Exercise:
Reproduce the material from the line containing "Question: Does shiny blue gondola at center lie" through the end of the material, substituting "coat" for each occurrence of "jacket" and leaving everything else unchanged.

Scene geometry questions:

• • • • • • •

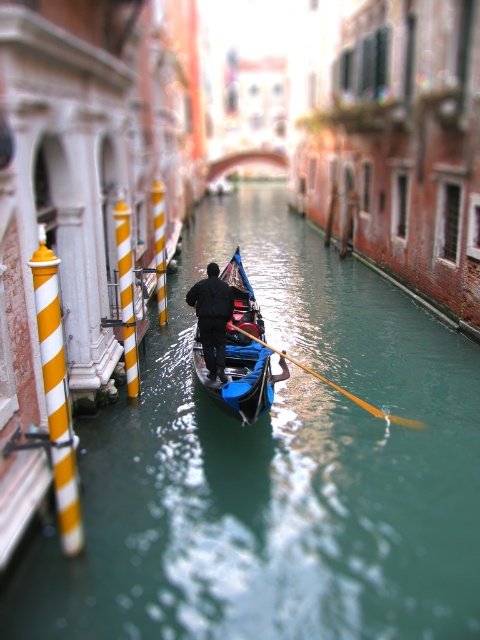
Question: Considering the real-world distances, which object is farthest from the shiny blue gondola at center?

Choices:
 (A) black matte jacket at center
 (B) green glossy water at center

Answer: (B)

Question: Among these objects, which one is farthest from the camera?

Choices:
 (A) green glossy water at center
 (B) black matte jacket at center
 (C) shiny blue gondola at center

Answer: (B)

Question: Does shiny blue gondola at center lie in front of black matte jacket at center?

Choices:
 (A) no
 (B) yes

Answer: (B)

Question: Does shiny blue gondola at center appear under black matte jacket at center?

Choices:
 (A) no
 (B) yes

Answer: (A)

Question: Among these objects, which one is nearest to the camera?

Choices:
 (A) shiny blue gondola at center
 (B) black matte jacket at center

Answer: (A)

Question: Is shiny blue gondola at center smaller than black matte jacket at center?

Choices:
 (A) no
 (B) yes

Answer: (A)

• • • • • • •

Solution to the problem:
Question: Does shiny blue gondola at center lie in front of black matte coat at center?

Choices:
 (A) no
 (B) yes

Answer: (B)

Question: Does shiny blue gondola at center appear under black matte coat at center?

Choices:
 (A) no
 (B) yes

Answer: (A)

Question: Among these objects, which one is nearest to the camera?

Choices:
 (A) shiny blue gondola at center
 (B) black matte coat at center

Answer: (A)

Question: Is shiny blue gondola at center smaller than black matte coat at center?

Choices:
 (A) no
 (B) yes

Answer: (A)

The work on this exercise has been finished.